• **Raw items**:
********************
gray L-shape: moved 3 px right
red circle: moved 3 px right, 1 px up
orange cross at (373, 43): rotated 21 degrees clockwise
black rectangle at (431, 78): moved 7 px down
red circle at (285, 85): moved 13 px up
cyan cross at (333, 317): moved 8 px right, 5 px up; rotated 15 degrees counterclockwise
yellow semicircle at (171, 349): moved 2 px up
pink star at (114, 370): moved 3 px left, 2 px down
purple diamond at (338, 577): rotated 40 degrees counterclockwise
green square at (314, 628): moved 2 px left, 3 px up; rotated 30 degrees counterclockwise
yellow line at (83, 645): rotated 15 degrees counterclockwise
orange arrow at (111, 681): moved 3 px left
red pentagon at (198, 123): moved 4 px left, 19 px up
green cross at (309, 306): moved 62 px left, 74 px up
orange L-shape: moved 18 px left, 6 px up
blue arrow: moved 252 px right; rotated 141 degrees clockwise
********************
• **WHAT TO PRODUCE**: Can you copy out the items from the first line through the line containing "green square at", both included, without changing a character?

• **ANSWER TO THE TASK**:
gray L-shape: moved 3 px right
red circle: moved 3 px right, 1 px up
orange cross at (373, 43): rotated 21 degrees clockwise
black rectangle at (431, 78): moved 7 px down
red circle at (285, 85): moved 13 px up
cyan cross at (333, 317): moved 8 px right, 5 px up; rotated 15 degrees counterclockwise
yellow semicircle at (171, 349): moved 2 px up
pink star at (114, 370): moved 3 px left, 2 px down
purple diamond at (338, 577): rotated 40 degrees counterclockwise
green square at (314, 628): moved 2 px left, 3 px up; rotated 30 degrees counterclockwise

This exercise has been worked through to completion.